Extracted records
━━━━━━━━━━━━━━━━
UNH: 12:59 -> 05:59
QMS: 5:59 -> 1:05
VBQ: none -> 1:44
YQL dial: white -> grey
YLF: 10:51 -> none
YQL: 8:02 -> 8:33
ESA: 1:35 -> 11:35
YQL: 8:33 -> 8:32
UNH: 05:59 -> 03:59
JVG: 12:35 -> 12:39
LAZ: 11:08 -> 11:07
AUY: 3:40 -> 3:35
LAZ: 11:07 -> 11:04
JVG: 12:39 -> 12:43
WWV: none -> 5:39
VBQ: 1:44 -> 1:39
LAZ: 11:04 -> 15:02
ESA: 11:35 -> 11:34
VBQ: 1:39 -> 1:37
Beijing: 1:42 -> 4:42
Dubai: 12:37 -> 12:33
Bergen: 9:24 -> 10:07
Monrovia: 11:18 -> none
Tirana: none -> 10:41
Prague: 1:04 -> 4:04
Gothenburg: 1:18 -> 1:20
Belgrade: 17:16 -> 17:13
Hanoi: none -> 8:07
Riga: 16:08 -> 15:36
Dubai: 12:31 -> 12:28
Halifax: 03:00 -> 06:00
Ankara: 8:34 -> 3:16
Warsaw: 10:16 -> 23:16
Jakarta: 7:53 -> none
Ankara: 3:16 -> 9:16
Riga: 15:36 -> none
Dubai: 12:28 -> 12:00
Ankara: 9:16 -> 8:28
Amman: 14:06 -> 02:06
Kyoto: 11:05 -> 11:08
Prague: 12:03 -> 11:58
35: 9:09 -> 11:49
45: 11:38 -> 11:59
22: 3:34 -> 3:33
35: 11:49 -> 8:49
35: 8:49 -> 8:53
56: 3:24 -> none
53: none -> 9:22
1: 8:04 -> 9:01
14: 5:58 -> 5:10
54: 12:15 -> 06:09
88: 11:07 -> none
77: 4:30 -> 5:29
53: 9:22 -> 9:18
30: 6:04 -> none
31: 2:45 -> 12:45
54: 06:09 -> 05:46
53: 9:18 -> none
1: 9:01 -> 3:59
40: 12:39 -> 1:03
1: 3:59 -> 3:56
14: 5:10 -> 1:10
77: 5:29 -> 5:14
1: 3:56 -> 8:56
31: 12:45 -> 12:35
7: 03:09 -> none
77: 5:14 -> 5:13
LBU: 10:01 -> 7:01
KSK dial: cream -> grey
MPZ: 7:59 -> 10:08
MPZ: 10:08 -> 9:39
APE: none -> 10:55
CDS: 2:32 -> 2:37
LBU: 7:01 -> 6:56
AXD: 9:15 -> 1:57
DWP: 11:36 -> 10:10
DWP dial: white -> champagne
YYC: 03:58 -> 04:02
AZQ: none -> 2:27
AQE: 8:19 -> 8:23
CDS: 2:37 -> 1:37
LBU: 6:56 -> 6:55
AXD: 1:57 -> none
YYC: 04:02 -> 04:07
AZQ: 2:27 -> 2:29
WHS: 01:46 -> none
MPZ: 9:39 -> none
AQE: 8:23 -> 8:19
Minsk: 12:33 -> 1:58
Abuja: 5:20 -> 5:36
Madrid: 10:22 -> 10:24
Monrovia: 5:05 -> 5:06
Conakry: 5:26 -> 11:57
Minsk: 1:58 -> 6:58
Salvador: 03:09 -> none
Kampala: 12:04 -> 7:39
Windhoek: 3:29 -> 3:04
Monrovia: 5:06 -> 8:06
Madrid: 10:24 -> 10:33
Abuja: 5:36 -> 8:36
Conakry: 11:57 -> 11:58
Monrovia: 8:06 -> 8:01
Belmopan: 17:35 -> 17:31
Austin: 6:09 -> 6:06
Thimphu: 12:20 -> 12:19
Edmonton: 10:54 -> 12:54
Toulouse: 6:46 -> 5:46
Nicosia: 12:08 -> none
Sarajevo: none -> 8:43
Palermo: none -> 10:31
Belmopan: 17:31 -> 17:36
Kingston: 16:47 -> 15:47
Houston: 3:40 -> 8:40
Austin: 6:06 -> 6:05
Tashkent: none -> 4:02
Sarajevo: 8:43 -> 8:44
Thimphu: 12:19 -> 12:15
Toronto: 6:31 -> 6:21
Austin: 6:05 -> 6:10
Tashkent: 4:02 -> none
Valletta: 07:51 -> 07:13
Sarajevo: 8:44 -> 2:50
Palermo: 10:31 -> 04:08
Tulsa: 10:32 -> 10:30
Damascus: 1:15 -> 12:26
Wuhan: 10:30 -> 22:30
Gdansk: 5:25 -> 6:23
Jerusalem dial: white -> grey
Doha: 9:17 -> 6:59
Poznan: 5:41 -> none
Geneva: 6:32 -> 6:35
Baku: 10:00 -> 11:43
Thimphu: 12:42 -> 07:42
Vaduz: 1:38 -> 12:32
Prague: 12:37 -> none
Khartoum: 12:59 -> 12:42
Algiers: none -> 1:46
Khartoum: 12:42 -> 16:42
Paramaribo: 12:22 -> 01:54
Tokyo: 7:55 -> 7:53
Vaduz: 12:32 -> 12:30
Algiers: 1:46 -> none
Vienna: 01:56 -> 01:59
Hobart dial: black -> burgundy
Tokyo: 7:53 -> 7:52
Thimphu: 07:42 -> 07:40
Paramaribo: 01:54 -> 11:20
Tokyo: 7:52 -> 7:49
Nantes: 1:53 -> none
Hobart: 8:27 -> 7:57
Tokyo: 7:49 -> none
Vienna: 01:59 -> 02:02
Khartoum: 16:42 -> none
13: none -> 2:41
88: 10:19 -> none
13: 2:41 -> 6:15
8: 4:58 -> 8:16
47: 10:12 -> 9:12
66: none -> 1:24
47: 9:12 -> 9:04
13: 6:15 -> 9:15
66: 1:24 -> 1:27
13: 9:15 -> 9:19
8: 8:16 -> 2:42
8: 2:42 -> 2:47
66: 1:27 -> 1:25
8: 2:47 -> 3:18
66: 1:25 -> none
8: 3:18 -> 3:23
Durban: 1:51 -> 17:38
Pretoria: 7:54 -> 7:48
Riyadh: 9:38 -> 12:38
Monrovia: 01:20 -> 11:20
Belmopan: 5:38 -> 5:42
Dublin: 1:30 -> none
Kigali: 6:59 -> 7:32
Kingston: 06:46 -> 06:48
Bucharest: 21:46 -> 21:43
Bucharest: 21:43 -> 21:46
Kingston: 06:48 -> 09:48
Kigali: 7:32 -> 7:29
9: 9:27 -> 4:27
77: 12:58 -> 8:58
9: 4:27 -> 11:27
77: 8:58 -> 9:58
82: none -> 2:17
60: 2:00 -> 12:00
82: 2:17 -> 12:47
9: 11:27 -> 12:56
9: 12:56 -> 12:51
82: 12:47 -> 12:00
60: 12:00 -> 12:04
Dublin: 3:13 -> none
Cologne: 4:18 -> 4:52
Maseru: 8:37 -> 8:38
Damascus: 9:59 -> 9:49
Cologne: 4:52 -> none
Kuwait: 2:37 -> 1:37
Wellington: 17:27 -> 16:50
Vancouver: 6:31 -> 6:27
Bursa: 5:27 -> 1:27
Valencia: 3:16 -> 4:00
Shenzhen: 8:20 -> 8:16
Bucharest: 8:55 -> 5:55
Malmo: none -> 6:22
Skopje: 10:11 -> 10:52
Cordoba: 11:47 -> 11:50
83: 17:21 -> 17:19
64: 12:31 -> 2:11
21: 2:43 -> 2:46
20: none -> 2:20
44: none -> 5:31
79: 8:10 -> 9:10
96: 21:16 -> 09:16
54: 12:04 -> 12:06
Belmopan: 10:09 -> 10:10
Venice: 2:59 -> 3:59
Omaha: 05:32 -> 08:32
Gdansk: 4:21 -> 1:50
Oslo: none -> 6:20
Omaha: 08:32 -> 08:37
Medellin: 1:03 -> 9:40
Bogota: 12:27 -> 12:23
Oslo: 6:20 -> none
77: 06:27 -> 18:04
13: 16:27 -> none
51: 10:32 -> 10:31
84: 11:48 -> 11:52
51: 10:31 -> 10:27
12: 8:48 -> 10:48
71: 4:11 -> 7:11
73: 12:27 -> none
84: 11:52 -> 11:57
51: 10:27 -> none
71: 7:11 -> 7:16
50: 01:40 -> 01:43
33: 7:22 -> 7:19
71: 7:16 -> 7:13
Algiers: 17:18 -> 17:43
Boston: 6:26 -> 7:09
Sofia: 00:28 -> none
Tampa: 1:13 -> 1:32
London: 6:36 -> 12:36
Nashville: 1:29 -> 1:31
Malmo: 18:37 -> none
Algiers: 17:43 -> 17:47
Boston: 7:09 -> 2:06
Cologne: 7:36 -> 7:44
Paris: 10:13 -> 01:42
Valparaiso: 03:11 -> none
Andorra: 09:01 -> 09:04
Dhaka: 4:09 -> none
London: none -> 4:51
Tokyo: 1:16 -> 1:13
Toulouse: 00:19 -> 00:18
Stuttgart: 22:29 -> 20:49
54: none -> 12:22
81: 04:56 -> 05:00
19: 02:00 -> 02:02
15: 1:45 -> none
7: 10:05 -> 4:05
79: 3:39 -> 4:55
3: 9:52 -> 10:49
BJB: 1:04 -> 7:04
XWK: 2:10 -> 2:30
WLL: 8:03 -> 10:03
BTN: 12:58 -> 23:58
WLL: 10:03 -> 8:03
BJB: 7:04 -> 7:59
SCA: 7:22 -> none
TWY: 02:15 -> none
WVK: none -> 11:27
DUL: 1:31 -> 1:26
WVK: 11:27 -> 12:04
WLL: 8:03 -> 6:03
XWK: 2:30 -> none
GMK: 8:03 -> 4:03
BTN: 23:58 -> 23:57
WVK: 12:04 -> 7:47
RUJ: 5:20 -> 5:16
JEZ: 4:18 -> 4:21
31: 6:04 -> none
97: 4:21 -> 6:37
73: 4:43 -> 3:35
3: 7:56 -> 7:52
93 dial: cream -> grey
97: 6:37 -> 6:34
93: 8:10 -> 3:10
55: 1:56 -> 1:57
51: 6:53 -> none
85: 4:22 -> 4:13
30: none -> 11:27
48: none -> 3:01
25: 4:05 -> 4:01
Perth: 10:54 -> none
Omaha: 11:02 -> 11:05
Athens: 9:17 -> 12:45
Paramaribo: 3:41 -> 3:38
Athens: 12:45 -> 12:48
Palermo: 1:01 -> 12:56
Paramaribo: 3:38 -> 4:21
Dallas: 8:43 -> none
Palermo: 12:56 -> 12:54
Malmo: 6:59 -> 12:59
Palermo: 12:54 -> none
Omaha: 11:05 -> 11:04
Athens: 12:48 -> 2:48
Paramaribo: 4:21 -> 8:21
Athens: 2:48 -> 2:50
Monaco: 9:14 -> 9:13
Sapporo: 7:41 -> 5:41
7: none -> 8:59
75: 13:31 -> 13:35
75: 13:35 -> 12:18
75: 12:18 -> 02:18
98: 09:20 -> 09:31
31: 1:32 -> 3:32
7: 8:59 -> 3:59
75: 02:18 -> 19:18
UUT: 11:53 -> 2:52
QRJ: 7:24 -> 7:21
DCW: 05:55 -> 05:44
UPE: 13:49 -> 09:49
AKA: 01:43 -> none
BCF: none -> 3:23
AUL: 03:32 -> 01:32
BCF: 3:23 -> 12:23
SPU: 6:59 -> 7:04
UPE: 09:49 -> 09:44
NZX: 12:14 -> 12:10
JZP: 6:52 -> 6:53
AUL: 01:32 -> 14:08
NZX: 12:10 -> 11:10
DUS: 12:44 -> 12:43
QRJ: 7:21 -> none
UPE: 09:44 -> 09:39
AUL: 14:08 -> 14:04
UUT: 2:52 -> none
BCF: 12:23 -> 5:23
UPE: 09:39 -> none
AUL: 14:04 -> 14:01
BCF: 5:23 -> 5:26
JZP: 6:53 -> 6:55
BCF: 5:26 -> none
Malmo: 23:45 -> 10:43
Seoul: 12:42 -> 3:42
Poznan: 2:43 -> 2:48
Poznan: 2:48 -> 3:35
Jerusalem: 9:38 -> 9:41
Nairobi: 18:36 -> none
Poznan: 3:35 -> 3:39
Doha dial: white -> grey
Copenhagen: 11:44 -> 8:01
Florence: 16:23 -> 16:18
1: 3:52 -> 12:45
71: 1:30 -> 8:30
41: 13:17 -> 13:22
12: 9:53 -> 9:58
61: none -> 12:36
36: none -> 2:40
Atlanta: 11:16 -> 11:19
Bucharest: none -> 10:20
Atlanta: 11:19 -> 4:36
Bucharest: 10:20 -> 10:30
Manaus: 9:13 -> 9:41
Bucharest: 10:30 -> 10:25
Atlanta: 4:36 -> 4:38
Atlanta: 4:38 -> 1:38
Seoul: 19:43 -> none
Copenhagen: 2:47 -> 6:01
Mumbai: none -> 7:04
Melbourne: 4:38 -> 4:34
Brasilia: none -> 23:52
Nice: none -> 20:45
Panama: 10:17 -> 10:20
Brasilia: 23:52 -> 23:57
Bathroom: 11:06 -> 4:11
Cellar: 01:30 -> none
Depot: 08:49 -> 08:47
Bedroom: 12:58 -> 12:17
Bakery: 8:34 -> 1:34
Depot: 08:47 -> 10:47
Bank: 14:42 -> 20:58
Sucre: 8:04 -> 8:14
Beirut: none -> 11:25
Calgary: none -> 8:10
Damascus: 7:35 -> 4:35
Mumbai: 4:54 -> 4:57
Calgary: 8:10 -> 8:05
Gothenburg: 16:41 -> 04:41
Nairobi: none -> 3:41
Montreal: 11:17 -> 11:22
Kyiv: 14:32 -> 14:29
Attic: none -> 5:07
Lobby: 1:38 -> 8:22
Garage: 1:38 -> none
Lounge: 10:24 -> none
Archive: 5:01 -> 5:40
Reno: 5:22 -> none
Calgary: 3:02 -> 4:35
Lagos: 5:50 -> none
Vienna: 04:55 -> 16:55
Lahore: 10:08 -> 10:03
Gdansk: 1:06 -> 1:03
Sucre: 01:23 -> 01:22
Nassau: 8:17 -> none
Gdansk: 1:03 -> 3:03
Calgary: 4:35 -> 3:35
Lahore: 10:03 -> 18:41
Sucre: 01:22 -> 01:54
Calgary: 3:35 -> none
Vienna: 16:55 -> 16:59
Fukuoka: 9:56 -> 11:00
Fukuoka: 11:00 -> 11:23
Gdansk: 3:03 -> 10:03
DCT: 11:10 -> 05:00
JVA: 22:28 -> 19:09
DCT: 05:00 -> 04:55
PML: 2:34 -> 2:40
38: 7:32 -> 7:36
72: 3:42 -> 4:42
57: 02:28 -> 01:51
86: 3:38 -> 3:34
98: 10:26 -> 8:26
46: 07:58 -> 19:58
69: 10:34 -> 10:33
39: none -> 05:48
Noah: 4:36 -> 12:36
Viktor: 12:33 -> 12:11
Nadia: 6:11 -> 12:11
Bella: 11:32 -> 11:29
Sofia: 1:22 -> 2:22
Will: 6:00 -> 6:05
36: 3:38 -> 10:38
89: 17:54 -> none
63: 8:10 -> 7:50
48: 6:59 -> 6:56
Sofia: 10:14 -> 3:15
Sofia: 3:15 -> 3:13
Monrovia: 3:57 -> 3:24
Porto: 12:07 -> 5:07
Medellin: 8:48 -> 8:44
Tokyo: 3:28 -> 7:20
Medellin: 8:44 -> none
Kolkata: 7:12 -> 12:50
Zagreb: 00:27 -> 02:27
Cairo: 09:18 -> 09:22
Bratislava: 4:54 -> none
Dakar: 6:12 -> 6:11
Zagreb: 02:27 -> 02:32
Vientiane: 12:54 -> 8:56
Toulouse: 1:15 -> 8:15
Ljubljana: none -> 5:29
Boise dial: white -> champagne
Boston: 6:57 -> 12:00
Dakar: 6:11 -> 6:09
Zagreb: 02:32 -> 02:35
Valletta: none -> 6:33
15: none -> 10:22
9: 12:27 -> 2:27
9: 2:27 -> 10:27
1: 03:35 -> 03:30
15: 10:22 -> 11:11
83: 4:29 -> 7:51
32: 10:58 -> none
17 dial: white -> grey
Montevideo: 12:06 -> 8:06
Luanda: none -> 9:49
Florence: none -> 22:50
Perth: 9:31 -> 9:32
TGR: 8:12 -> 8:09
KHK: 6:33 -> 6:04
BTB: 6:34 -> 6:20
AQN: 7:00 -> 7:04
━━━━━━━━━━━━━━━━
Written exercise: Repeat the lines from the start of the records through the line containing "Hanoi: none -> 8:07", including both ends.

Expected output:
UNH: 12:59 -> 05:59
QMS: 5:59 -> 1:05
VBQ: none -> 1:44
YQL dial: white -> grey
YLF: 10:51 -> none
YQL: 8:02 -> 8:33
ESA: 1:35 -> 11:35
YQL: 8:33 -> 8:32
UNH: 05:59 -> 03:59
JVG: 12:35 -> 12:39
LAZ: 11:08 -> 11:07
AUY: 3:40 -> 3:35
LAZ: 11:07 -> 11:04
JVG: 12:39 -> 12:43
WWV: none -> 5:39
VBQ: 1:44 -> 1:39
LAZ: 11:04 -> 15:02
ESA: 11:35 -> 11:34
VBQ: 1:39 -> 1:37
Beijing: 1:42 -> 4:42
Dubai: 12:37 -> 12:33
Bergen: 9:24 -> 10:07
Monrovia: 11:18 -> none
Tirana: none -> 10:41
Prague: 1:04 -> 4:04
Gothenburg: 1:18 -> 1:20
Belgrade: 17:16 -> 17:13
Hanoi: none -> 8:07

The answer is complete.